DATA SECTION

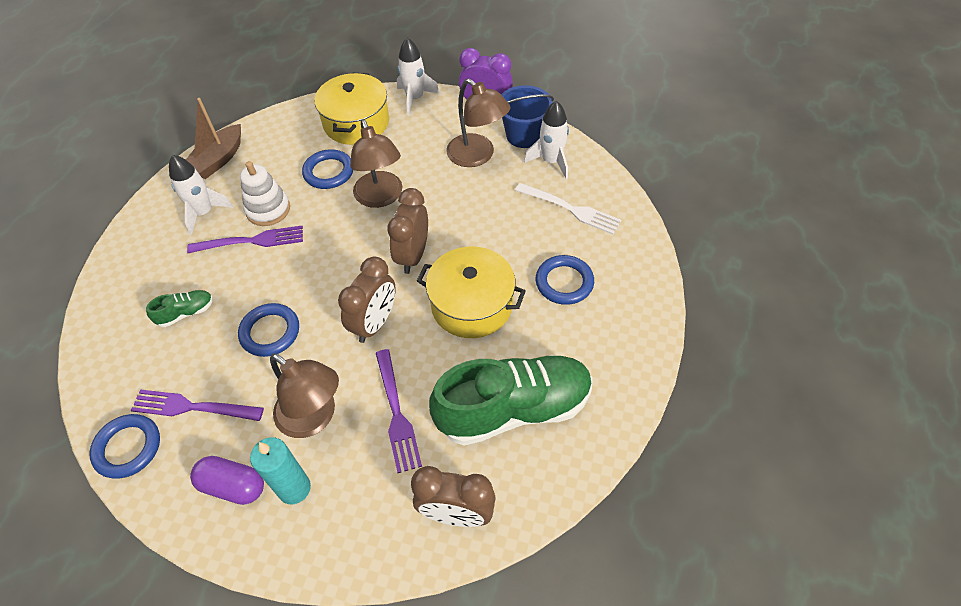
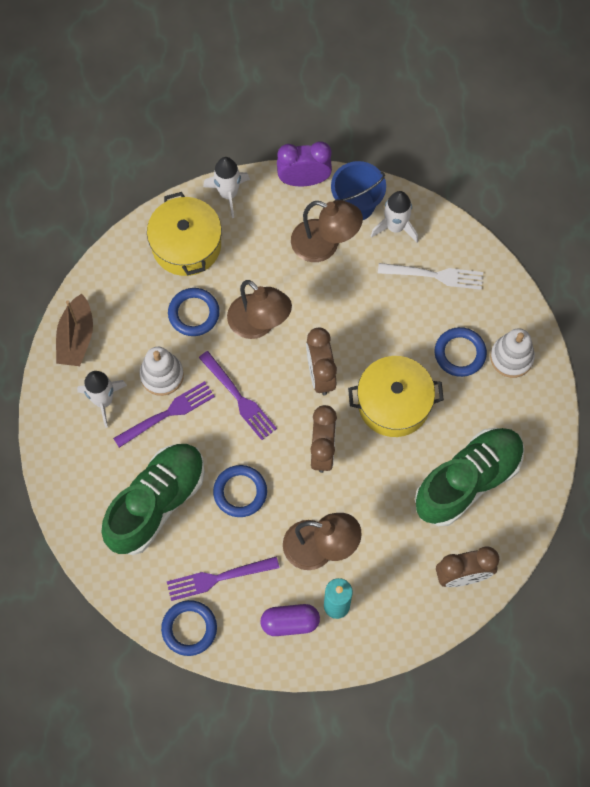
camera: 25 degrees left, 15 degrees up
(186, 313) = (156, 503): green shoe -> green shoe, size x2.43
(396, 413) = (381, 519): purple fork -> purple fork (239, 398)
(618, 304) = (511, 357): none -> white stacking toy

WHAT NEEDS TO BE DONE
Without the pictures, output the full listing exactly as it stands.

ANSWER SECTION
camera: 25 degrees left, 15 degrees up
(186, 313) = (156, 503): green shoe -> green shoe, size x2.43
(396, 413) = (381, 519): purple fork -> purple fork (239, 398)
(618, 304) = (511, 357): none -> white stacking toy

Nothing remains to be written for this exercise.